Every line in the data below that includes "none" belongs in the answer, copied as it stands.

Items from a dataset:

◇ ◇ ◇ ◇

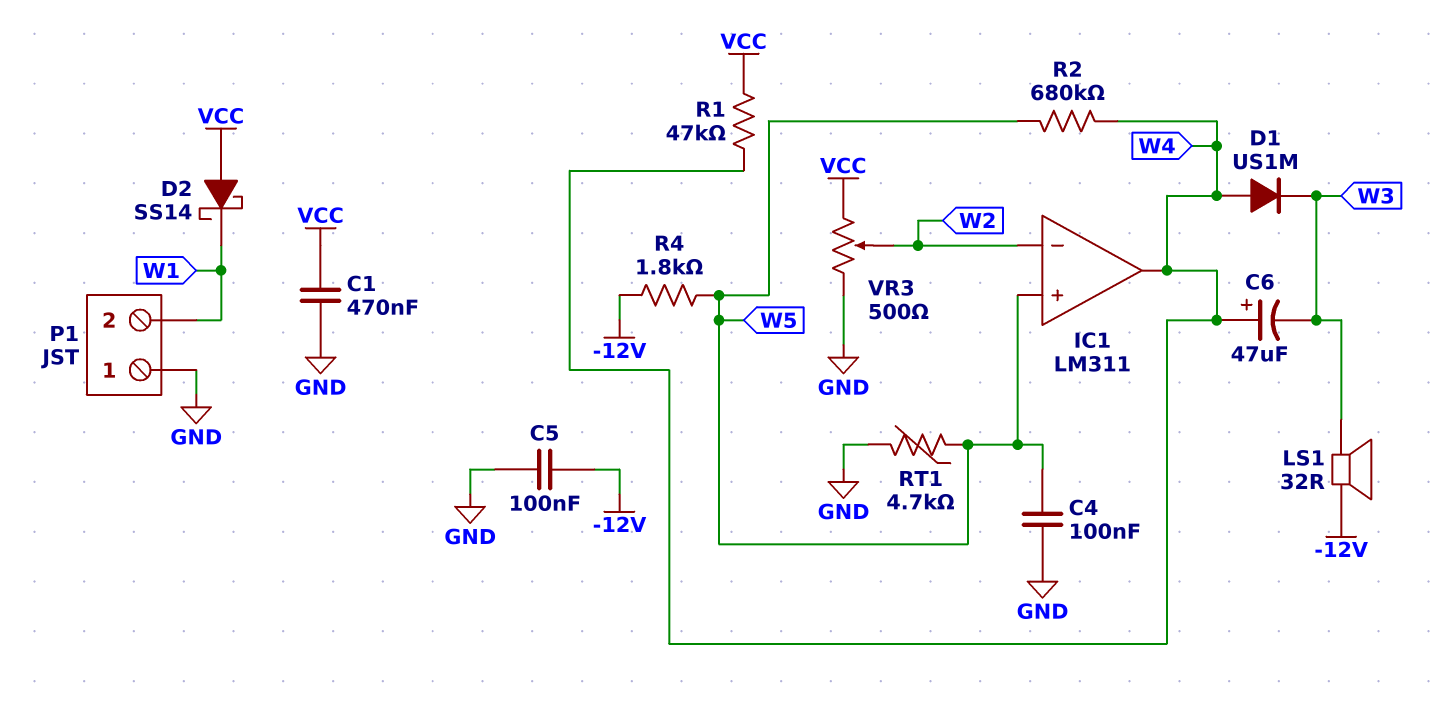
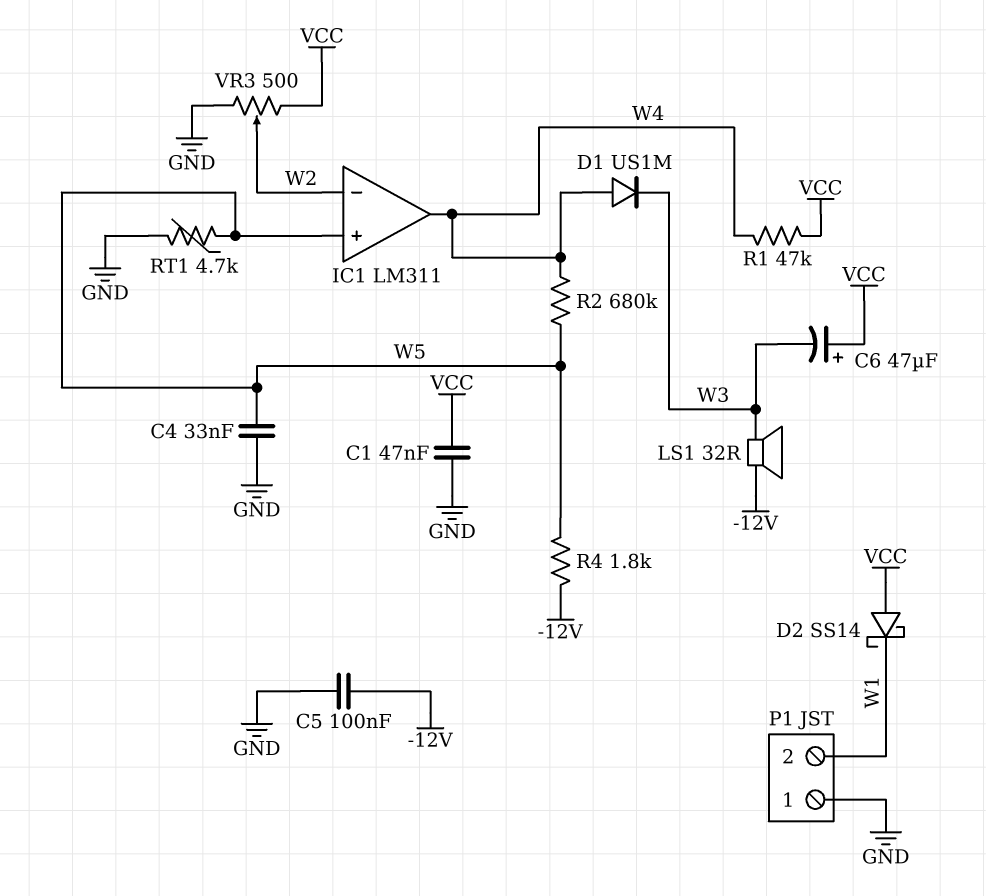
C1: 470nF (GND, VCC) -> 47nF (GND, VCC)
C4: 100nF (GND, W5) -> 33nF (GND, W5)
C6: 47uF (plus W4, minus W3) -> 47uF (plus VCC, minus W3)

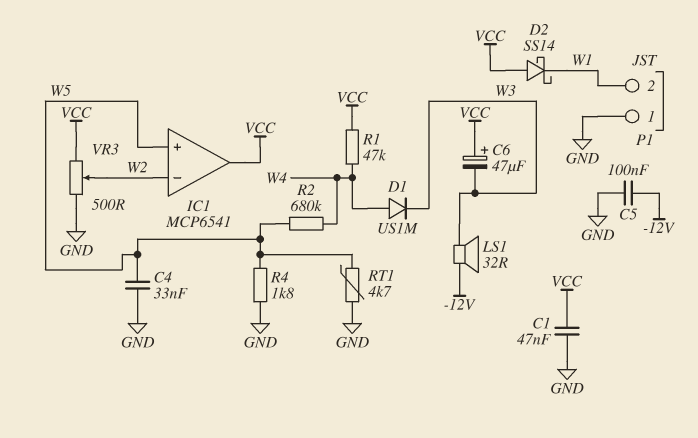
IC1: LM311 -> MCP6541
IC1 pin out: W4 -> VCC
R4: 1.8k (-12V, W5) -> 1.8k (GND, W5)

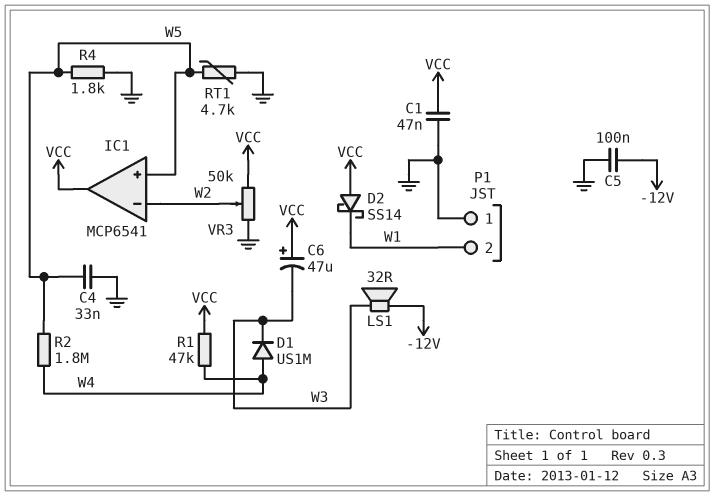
R2: 680k (W4, W5) -> 1.8M (W4, W5)
VR3: 500 (GND, VCC, wiper W2) -> 50k (GND, VCC, wiper W2)

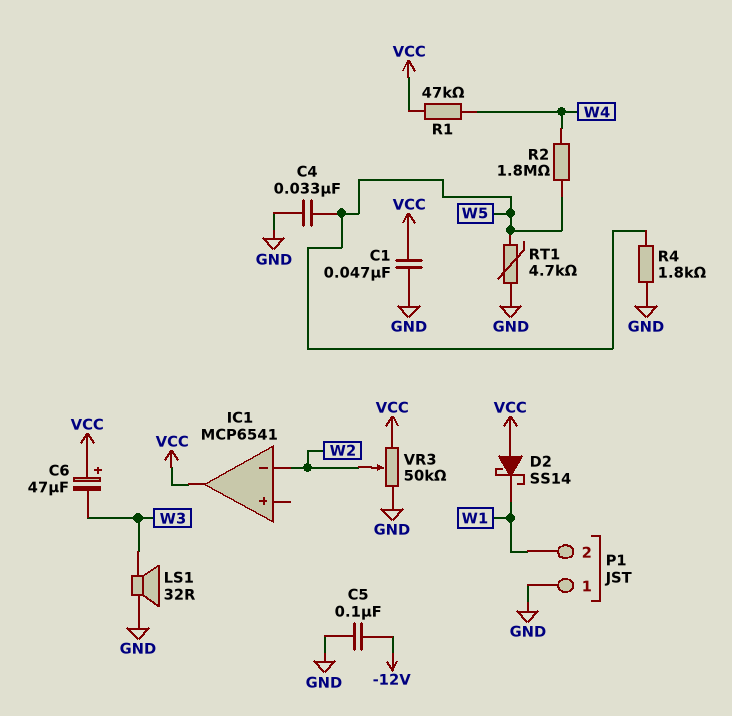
D1: diode US1M (A W4, K W3) -> none
IC1 pin in+: W5 -> none
LS1: speaker 32R (-12V, W3) -> speaker 32R (GND, W3)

◇ ◇ ◇ ◇

(ANSWER FOR THE TASK)
D1: diode US1M (A W4, K W3) -> none
IC1 pin in+: W5 -> none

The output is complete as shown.